» **TASK BRIEF**
Copy out every line from the records that includes "ECHO".

» **PROVIDED RECORDS**
* * *

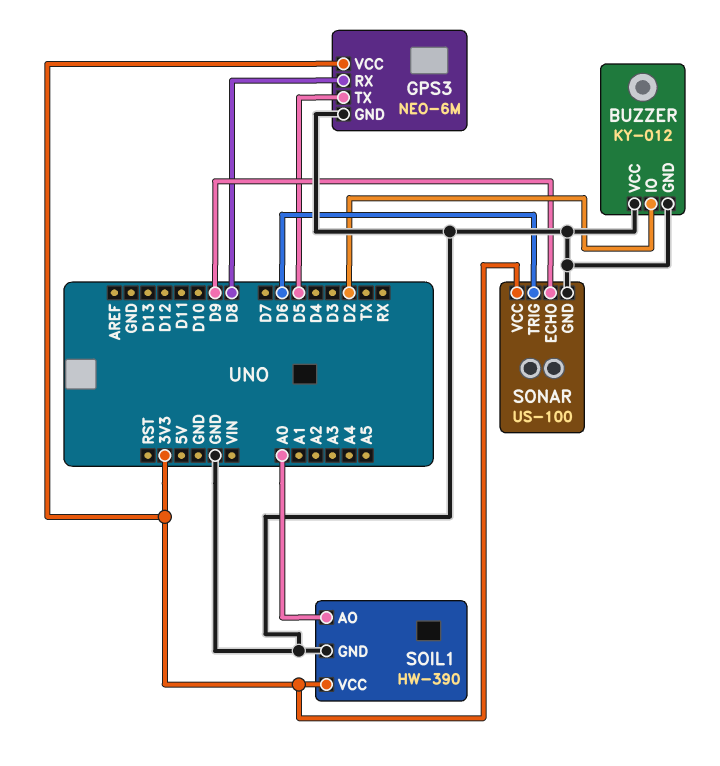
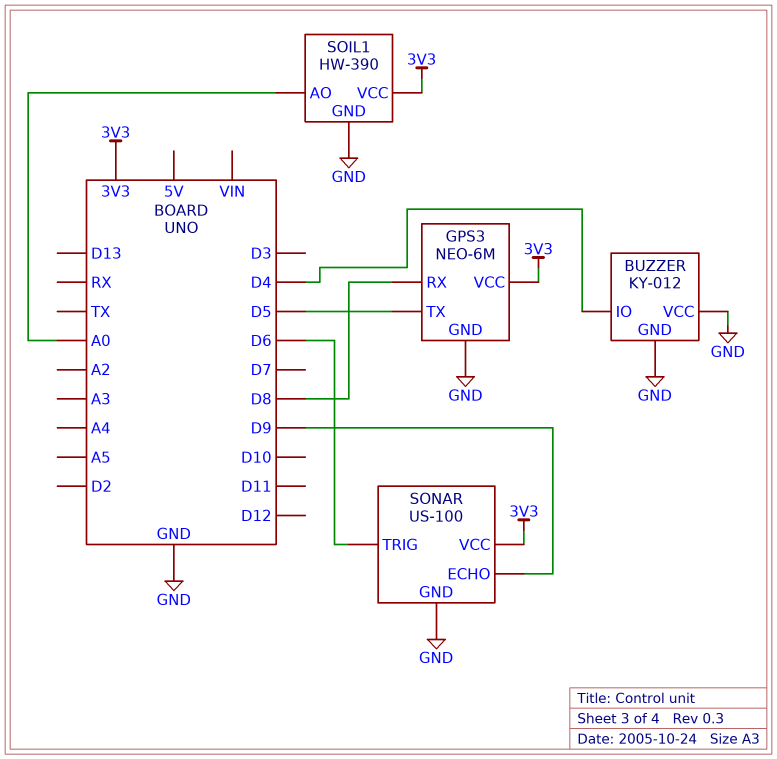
BUZZER pin IO: D2 -> D4

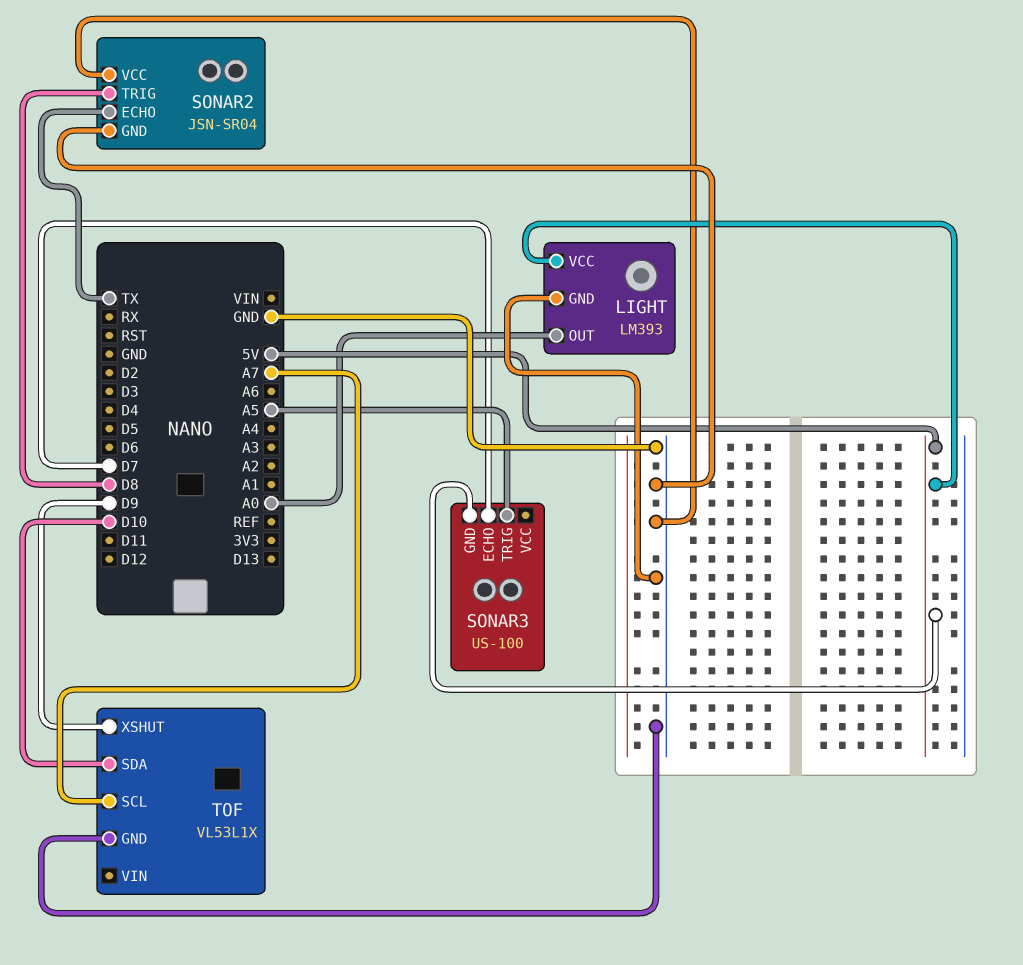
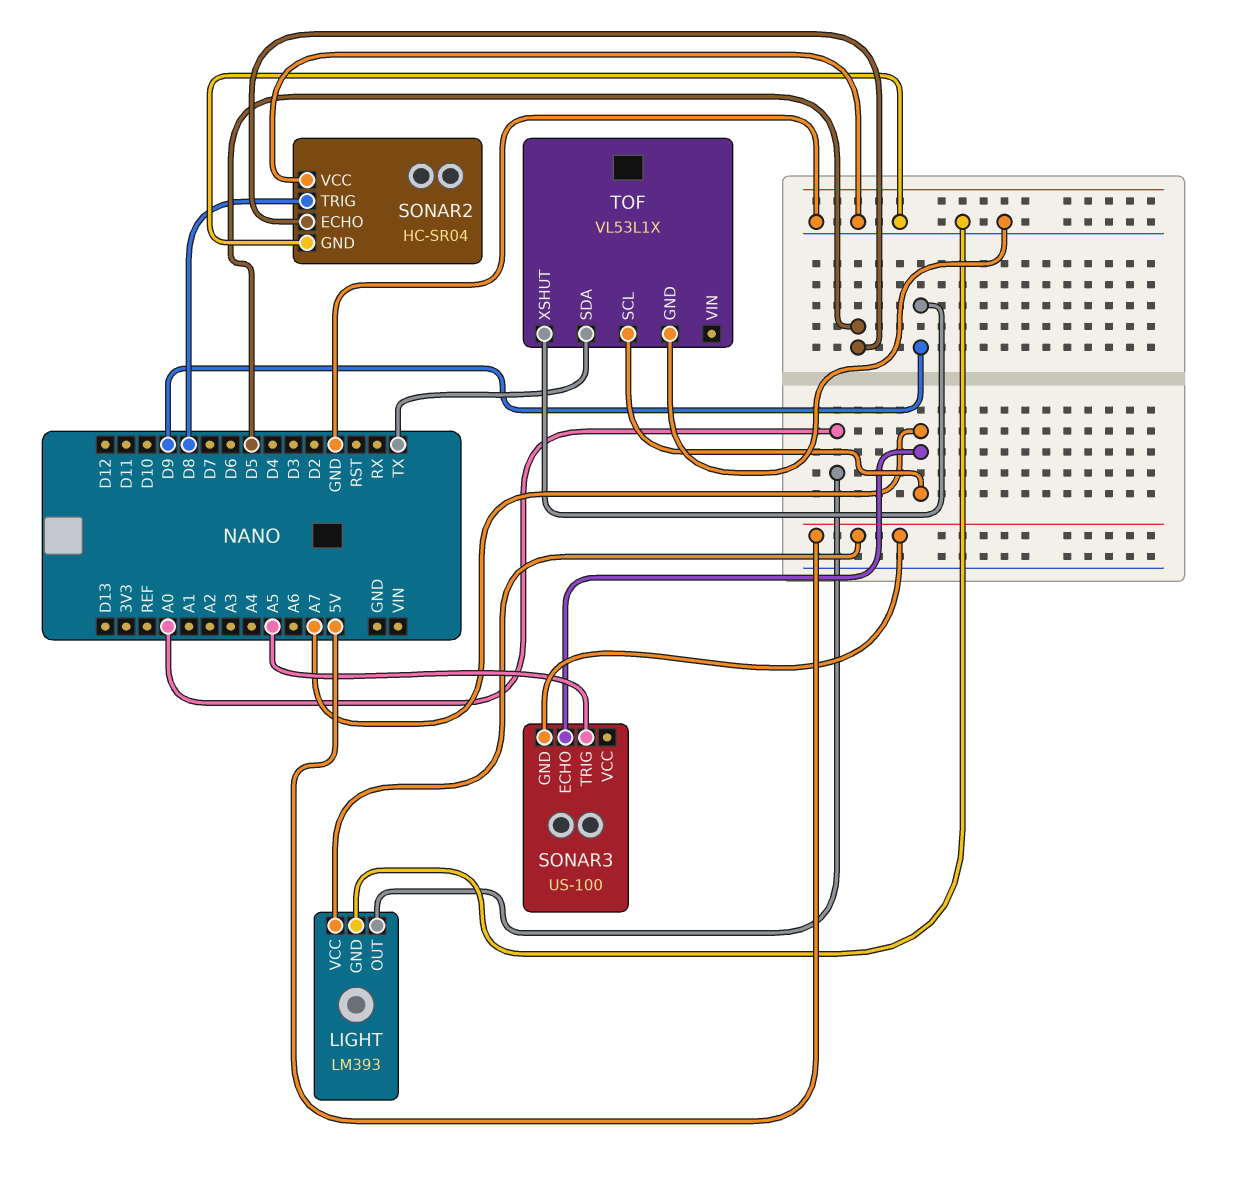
SONAR2: JSN-SR04 -> HC-SR04
SONAR2 pin ECHO: TX -> D5
SONAR3 pin ECHO: D7 -> A7
TOF pin SDA: D10 -> TX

* * *

» **WRITTEN ANSWER**
SONAR2 pin ECHO: TX -> D5
SONAR3 pin ECHO: D7 -> A7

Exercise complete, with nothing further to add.